▶ _What you will do_
First find the line with "R12: 15k (IC2/IN+, IC3/in-)" in the entries below, then set down exactly every line through the line with "JP201 pin 2: n14 -> n3", that line included.

****************

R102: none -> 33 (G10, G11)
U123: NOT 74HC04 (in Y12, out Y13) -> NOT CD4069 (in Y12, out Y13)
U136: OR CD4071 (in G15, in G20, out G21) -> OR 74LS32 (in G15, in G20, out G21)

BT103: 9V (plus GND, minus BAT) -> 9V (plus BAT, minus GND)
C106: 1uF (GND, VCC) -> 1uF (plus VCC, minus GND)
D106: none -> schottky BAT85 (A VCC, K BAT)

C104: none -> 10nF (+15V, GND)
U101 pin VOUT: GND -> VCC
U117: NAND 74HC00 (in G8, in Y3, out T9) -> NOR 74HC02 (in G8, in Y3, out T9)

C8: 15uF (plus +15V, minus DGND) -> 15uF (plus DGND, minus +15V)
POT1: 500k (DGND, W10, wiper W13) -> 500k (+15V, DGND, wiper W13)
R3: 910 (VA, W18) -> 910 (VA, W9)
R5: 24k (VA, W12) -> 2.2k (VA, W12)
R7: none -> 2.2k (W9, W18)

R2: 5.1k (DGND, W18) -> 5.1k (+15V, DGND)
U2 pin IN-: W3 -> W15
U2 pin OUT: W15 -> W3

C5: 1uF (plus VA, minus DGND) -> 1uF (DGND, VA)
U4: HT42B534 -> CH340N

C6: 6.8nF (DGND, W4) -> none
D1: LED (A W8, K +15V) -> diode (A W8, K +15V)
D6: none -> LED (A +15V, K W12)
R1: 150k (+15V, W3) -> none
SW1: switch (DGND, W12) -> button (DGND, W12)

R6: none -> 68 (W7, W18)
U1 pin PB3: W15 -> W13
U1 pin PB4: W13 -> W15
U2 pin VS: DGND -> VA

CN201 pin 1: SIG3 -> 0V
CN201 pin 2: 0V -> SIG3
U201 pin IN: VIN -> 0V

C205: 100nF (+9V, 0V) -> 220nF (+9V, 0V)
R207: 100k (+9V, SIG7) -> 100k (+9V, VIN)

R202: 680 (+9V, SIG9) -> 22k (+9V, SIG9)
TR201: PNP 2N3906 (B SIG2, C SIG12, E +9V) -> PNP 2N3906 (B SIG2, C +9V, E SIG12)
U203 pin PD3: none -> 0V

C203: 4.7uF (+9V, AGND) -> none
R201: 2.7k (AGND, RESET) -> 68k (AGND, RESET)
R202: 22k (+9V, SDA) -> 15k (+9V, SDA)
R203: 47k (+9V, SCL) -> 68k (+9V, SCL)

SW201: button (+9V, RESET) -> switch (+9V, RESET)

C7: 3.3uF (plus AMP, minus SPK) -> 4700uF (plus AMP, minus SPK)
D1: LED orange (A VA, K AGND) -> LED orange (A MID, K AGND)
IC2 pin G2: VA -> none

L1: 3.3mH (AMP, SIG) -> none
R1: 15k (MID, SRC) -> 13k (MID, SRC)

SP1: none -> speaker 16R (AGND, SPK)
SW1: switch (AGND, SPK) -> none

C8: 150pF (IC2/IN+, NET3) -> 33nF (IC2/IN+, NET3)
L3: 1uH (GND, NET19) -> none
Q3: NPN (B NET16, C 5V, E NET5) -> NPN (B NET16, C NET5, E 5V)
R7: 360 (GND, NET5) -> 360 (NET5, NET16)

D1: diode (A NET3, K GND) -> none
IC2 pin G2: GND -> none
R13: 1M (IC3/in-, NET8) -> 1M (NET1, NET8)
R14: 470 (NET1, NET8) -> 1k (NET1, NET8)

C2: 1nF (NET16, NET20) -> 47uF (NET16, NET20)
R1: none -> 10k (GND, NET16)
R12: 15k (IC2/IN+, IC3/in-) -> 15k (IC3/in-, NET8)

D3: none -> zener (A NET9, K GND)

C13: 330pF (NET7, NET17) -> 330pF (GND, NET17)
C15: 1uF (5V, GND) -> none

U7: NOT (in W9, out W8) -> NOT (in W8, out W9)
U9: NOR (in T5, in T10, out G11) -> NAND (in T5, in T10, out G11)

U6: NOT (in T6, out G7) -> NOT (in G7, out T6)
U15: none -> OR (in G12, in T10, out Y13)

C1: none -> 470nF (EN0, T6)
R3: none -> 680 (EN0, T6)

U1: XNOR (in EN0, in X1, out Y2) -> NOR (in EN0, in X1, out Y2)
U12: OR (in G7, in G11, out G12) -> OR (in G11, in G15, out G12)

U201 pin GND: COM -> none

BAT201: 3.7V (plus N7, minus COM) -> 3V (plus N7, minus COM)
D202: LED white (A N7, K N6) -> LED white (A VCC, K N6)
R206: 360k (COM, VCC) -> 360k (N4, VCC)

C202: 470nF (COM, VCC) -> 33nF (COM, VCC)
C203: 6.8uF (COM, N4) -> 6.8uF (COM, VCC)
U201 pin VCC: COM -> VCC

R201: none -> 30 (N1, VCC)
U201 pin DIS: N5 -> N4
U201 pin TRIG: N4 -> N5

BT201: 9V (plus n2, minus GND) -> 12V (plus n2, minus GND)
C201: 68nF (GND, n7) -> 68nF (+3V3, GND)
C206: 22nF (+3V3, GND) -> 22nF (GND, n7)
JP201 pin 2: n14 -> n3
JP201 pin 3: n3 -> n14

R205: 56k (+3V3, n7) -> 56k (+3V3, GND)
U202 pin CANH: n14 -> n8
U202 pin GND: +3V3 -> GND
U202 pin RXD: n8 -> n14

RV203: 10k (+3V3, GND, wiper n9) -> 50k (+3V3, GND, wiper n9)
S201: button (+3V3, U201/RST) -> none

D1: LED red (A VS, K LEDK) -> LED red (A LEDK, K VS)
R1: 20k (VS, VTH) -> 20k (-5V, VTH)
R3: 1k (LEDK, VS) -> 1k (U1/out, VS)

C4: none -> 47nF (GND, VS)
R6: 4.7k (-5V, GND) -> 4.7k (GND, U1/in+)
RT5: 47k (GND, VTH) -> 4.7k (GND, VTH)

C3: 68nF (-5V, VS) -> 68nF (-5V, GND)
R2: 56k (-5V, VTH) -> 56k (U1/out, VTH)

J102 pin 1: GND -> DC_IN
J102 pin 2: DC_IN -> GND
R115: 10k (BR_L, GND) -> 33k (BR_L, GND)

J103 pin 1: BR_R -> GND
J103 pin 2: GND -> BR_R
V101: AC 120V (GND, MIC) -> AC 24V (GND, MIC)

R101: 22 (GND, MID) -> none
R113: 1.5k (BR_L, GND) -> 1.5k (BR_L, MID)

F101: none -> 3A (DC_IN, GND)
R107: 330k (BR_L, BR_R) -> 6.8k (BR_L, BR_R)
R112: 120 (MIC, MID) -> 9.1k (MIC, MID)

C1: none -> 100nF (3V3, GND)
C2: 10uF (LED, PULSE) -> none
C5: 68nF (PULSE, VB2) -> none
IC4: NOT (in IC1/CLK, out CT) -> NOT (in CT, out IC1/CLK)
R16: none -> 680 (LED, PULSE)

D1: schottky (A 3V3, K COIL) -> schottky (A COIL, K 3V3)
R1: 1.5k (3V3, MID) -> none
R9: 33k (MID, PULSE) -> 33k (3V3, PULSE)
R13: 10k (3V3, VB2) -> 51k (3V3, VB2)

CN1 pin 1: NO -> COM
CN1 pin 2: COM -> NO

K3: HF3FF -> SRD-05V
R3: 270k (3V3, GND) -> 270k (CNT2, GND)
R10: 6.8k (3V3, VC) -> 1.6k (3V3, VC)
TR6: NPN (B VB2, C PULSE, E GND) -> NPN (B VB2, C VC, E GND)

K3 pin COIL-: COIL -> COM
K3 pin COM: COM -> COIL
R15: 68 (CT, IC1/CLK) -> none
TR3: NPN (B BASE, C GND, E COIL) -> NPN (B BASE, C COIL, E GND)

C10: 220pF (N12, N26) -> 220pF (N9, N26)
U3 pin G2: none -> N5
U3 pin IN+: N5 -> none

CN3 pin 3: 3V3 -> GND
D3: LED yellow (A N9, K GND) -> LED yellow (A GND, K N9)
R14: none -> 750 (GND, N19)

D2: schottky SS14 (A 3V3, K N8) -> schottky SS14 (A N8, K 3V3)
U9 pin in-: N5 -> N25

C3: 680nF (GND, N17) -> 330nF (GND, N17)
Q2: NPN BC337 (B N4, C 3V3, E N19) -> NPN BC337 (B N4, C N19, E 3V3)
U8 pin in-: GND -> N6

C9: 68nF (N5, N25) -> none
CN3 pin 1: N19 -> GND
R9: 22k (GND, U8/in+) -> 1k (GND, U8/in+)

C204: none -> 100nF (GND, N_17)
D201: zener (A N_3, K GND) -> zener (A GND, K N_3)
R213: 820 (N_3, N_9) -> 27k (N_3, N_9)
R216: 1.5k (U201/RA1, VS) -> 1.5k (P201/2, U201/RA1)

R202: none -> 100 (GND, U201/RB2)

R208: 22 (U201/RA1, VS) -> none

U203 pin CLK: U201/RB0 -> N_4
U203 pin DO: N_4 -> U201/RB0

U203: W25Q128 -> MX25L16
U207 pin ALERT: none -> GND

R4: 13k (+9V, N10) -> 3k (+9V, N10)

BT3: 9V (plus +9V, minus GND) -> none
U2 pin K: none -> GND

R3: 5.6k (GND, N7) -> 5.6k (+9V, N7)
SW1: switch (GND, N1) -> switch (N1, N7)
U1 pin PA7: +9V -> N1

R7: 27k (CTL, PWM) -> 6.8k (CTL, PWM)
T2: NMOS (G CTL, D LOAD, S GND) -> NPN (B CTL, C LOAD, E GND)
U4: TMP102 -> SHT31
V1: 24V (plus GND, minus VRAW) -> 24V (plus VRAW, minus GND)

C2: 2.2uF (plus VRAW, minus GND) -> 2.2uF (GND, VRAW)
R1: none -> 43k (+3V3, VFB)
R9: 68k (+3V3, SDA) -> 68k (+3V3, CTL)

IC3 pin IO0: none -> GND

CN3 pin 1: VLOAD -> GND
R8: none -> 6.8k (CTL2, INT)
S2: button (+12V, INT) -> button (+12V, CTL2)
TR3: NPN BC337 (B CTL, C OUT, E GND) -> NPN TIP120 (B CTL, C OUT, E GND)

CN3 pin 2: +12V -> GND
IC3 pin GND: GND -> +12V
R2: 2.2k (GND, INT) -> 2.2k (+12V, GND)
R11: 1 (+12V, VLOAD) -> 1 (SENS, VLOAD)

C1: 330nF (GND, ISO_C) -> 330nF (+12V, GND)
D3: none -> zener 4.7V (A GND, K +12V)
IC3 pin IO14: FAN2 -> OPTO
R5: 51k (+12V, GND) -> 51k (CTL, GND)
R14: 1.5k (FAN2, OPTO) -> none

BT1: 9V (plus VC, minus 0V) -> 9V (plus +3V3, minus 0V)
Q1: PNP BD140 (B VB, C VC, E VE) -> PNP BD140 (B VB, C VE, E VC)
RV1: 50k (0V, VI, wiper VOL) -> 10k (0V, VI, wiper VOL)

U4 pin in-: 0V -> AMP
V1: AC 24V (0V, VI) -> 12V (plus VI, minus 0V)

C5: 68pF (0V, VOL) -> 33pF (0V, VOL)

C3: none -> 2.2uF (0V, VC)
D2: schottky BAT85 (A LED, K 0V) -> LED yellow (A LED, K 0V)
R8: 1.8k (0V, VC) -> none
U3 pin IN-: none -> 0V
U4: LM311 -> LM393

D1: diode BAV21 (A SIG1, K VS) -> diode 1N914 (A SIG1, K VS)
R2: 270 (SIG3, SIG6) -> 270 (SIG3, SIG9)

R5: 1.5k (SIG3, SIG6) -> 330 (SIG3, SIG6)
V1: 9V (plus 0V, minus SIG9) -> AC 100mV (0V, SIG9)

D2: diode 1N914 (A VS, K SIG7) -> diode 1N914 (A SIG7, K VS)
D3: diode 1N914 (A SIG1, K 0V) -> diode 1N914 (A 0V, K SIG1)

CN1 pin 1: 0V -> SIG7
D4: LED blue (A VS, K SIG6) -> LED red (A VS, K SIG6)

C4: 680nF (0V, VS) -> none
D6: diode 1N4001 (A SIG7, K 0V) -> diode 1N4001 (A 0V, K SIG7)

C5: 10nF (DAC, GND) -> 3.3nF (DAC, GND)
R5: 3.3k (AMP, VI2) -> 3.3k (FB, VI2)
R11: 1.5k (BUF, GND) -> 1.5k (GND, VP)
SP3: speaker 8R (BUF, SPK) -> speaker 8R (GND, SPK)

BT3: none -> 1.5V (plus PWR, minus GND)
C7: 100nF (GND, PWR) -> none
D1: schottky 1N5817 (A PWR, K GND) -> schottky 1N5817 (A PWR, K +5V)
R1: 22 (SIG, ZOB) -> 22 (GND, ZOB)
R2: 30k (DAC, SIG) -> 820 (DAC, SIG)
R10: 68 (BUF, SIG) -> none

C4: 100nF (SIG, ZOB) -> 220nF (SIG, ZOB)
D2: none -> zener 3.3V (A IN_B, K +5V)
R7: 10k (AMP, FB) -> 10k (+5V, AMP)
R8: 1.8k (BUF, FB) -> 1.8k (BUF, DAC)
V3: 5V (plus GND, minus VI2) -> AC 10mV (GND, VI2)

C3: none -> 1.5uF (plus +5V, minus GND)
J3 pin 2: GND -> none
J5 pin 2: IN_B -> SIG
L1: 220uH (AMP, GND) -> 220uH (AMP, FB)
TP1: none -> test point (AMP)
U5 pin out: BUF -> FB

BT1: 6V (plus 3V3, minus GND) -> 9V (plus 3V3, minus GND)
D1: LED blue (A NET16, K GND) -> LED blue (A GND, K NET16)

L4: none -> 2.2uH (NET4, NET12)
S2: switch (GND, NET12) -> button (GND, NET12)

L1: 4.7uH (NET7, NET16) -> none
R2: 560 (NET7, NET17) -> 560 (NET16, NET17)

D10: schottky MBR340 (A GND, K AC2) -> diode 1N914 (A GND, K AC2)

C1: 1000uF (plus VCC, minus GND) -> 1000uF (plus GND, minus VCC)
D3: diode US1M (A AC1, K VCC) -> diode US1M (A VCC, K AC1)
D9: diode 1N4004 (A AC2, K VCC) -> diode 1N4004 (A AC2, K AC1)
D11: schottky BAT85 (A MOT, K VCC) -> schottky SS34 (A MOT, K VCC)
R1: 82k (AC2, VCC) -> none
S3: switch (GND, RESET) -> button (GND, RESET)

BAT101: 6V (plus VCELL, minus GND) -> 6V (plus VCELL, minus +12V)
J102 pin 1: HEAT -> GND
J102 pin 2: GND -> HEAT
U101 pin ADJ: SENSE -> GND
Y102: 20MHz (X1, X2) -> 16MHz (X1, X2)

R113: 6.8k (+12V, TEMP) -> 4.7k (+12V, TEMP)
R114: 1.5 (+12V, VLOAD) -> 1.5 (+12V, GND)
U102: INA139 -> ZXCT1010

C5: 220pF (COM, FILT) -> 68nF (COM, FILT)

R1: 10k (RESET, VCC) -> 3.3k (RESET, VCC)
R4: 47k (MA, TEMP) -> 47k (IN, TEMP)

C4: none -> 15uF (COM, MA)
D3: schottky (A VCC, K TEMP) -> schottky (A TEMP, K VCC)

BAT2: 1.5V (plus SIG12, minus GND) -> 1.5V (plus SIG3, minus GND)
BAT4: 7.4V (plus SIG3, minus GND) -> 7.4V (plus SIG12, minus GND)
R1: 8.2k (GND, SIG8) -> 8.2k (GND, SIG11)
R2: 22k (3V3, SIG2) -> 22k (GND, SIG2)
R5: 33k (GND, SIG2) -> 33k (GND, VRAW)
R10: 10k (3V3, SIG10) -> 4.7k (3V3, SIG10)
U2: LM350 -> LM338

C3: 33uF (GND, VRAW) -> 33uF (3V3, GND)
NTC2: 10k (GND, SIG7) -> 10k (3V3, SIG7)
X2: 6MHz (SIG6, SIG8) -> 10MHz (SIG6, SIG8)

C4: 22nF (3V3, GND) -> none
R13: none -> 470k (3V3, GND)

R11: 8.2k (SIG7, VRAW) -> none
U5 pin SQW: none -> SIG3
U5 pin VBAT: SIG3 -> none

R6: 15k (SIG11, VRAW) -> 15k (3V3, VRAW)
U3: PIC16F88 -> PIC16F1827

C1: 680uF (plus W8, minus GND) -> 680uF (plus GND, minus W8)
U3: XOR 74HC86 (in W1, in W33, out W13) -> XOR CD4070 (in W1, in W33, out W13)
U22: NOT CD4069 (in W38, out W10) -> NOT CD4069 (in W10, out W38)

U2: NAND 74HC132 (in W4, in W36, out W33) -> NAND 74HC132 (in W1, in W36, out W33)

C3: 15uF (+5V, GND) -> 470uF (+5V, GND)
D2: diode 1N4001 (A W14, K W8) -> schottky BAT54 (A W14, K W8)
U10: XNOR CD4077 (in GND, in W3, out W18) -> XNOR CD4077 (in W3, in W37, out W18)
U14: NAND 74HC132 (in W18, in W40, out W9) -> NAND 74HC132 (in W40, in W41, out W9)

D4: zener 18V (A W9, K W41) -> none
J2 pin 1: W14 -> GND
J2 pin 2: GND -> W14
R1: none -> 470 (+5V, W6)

****************

▶ _Answer below_
R12: 15k (IC2/IN+, IC3/in-) -> 15k (IC3/in-, NET8)

D3: none -> zener (A NET9, K GND)

C13: 330pF (NET7, NET17) -> 330pF (GND, NET17)
C15: 1uF (5V, GND) -> none

U7: NOT (in W9, out W8) -> NOT (in W8, out W9)
U9: NOR (in T5, in T10, out G11) -> NAND (in T5, in T10, out G11)

U6: NOT (in T6, out G7) -> NOT (in G7, out T6)
U15: none -> OR (in G12, in T10, out Y13)

C1: none -> 470nF (EN0, T6)
R3: none -> 680 (EN0, T6)

U1: XNOR (in EN0, in X1, out Y2) -> NOR (in EN0, in X1, out Y2)
U12: OR (in G7, in G11, out G12) -> OR (in G11, in G15, out G12)

U201 pin GND: COM -> none

BAT201: 3.7V (plus N7, minus COM) -> 3V (plus N7, minus COM)
D202: LED white (A N7, K N6) -> LED white (A VCC, K N6)
R206: 360k (COM, VCC) -> 360k (N4, VCC)

C202: 470nF (COM, VCC) -> 33nF (COM, VCC)
C203: 6.8uF (COM, N4) -> 6.8uF (COM, VCC)
U201 pin VCC: COM -> VCC

R201: none -> 30 (N1, VCC)
U201 pin DIS: N5 -> N4
U201 pin TRIG: N4 -> N5

BT201: 9V (plus n2, minus GND) -> 12V (plus n2, minus GND)
C201: 68nF (GND, n7) -> 68nF (+3V3, GND)
C206: 22nF (+3V3, GND) -> 22nF (GND, n7)
JP201 pin 2: n14 -> n3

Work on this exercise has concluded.